**EXERCISE BRIEF**
Only the lines from the one with "R10: 1M (AMP, U3/in-) -> 22k (AMP, U3/in-)" through the last line of the records below belong in your answer, reproduced exactly and with the pictures left out.

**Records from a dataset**
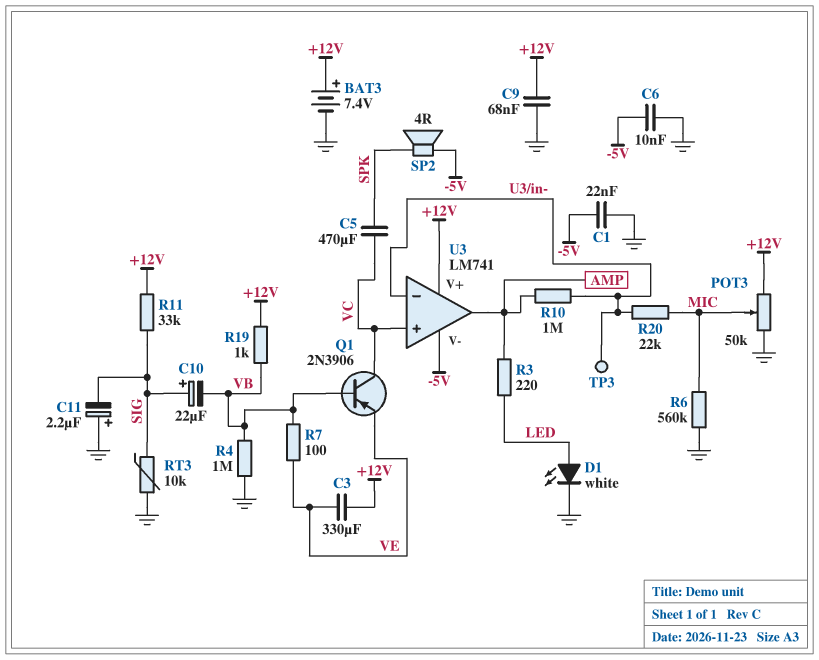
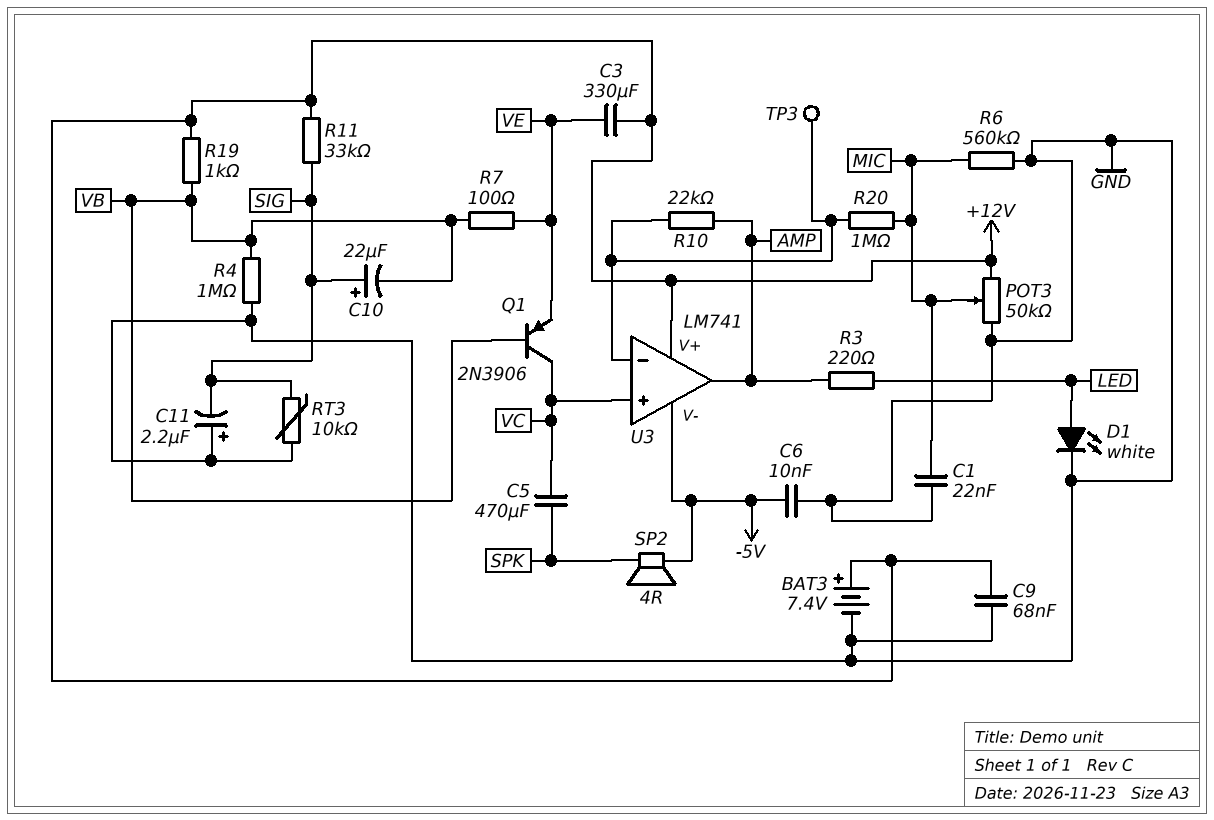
C1: 22nF (-5V, GND) -> 22nF (GND, MIC)
R10: 1M (AMP, U3/in-) -> 22k (AMP, U3/in-)
R20: 22k (MIC, U3/in-) -> 1M (MIC, U3/in-)

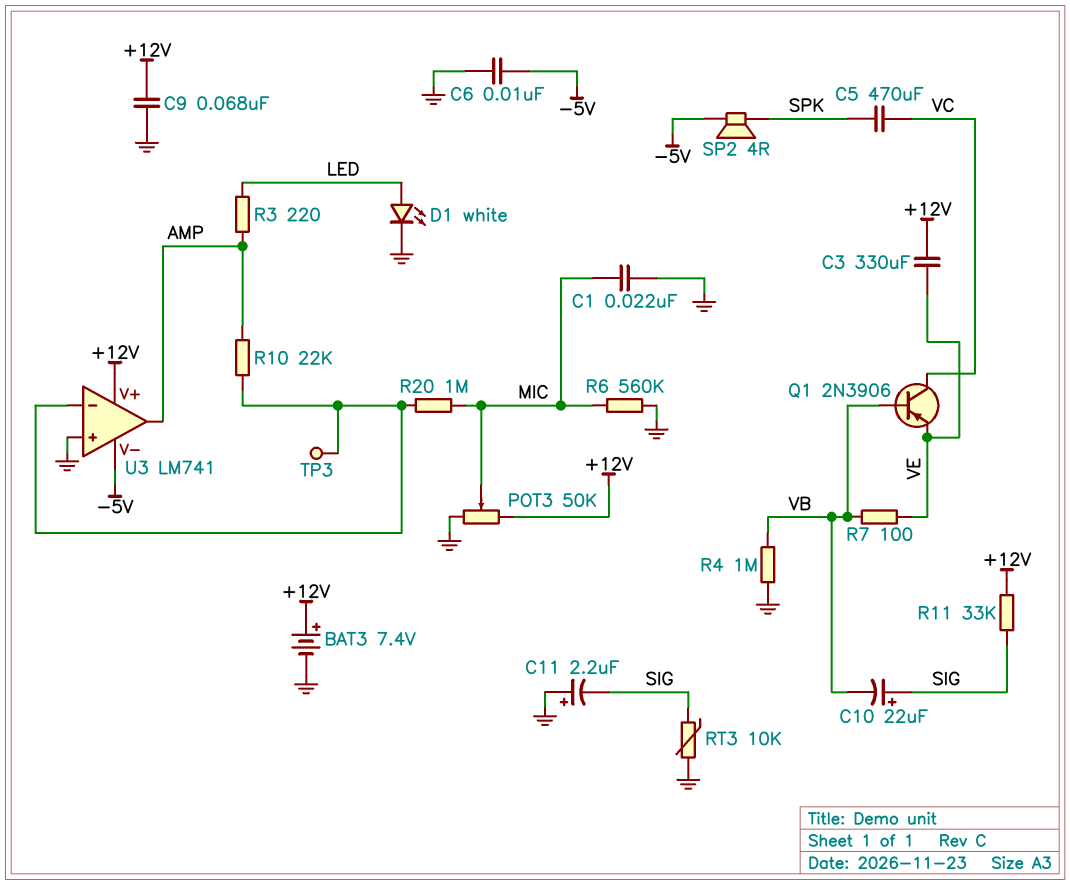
R19: 1k (+12V, VB) -> none
U3 pin in+: VC -> GND

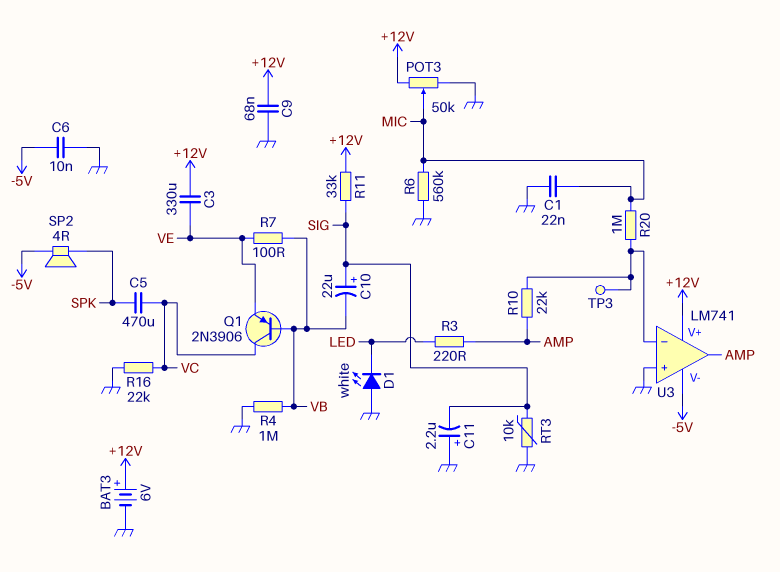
BAT3: 7.4V (plus +12V, minus GND) -> 6V (plus +12V, minus GND)
D1: LED white (A LED, K GND) -> LED white (A GND, K LED)
R16: none -> 22k (GND, VC)

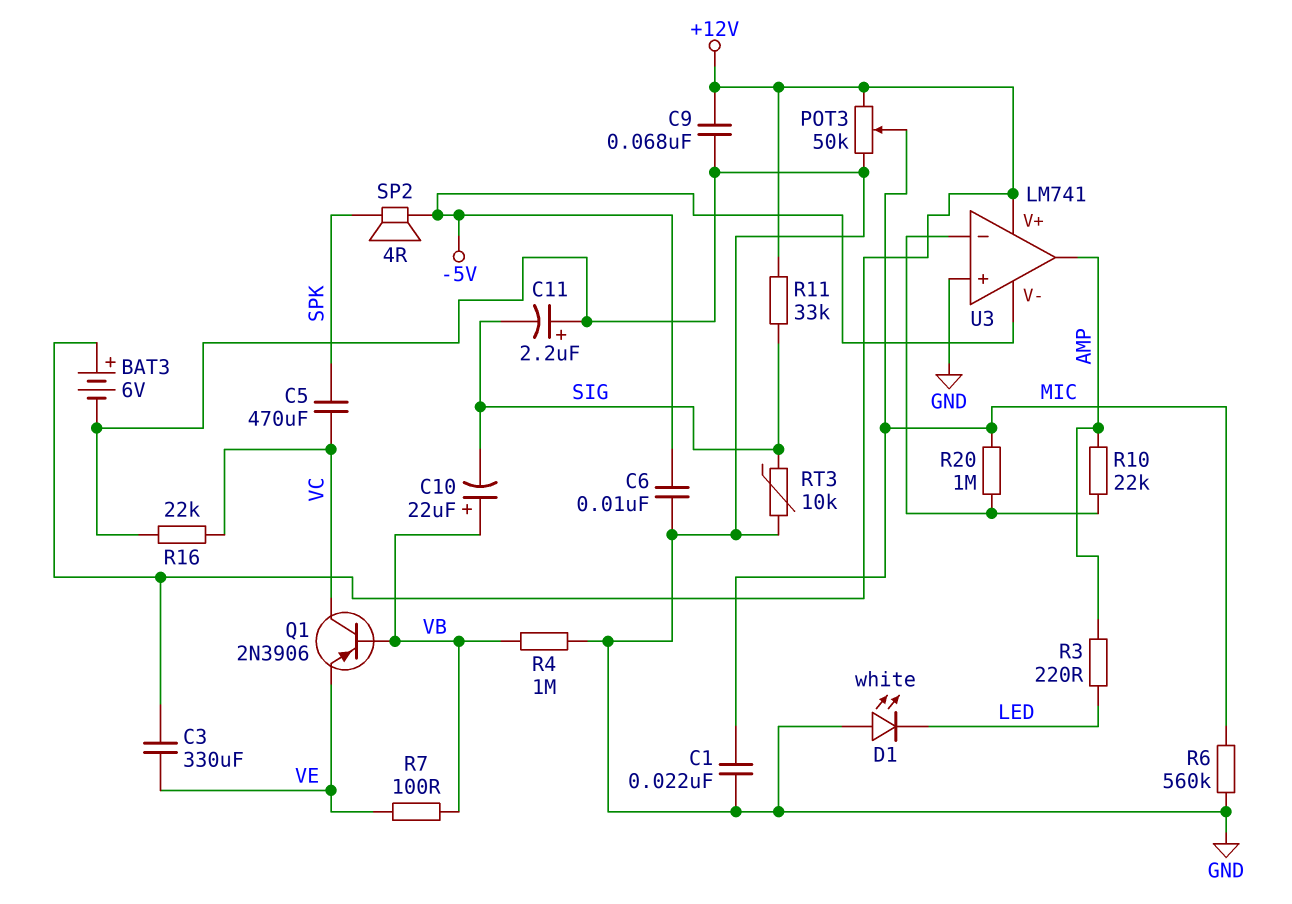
C10: 22uF (plus SIG, minus VB) -> 22uF (plus VB, minus SIG)
TP3: test point (U3/in-) -> none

**SOLUTION**
R10: 1M (AMP, U3/in-) -> 22k (AMP, U3/in-)
R20: 22k (MIC, U3/in-) -> 1M (MIC, U3/in-)

R19: 1k (+12V, VB) -> none
U3 pin in+: VC -> GND

BAT3: 7.4V (plus +12V, minus GND) -> 6V (plus +12V, minus GND)
D1: LED white (A LED, K GND) -> LED white (A GND, K LED)
R16: none -> 22k (GND, VC)

C10: 22uF (plus SIG, minus VB) -> 22uF (plus VB, minus SIG)
TP3: test point (U3/in-) -> none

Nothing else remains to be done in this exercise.